*TASK:*
Show the lines below where "flashlight" occurs.

*LISTED RECORDS:*
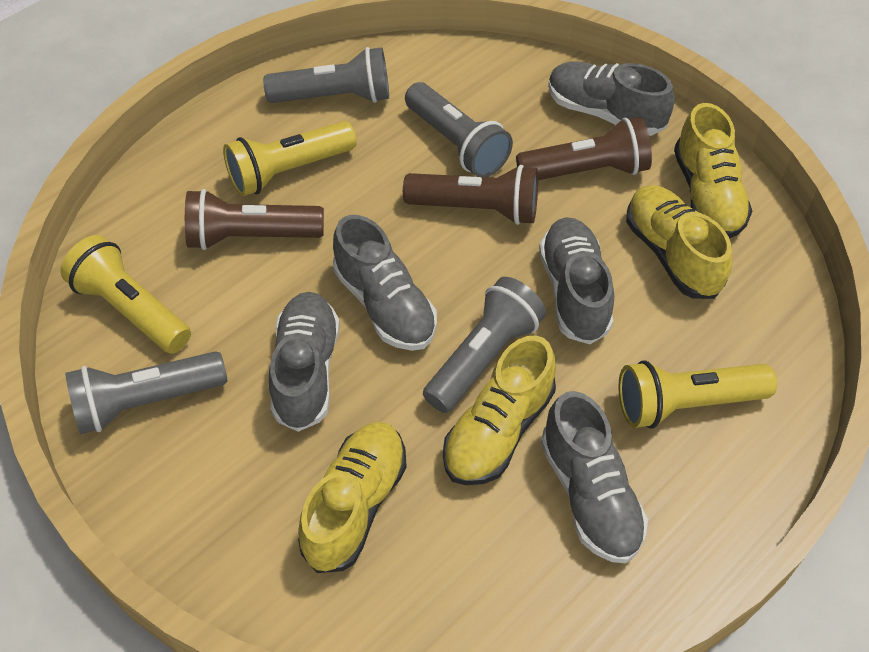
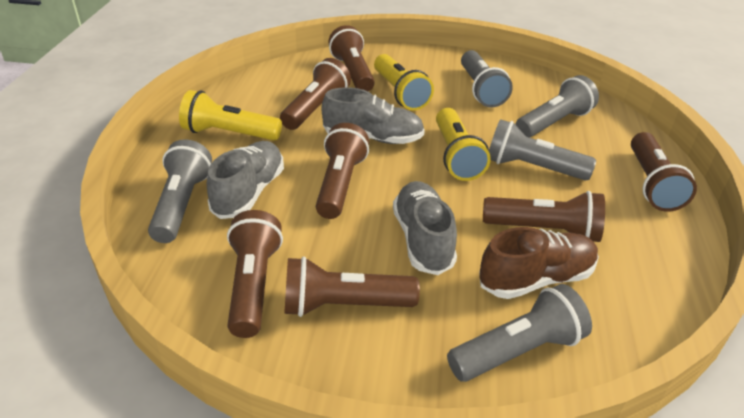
brown flashlight: 3 -> 7
brown shoe: 0 -> 1
grey flashlight: 4 -> 5
grey shoe: 5 -> 3
yellow shoe: 4 -> 0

*WRITTEN RESPONSE:*
brown flashlight: 3 -> 7
grey flashlight: 4 -> 5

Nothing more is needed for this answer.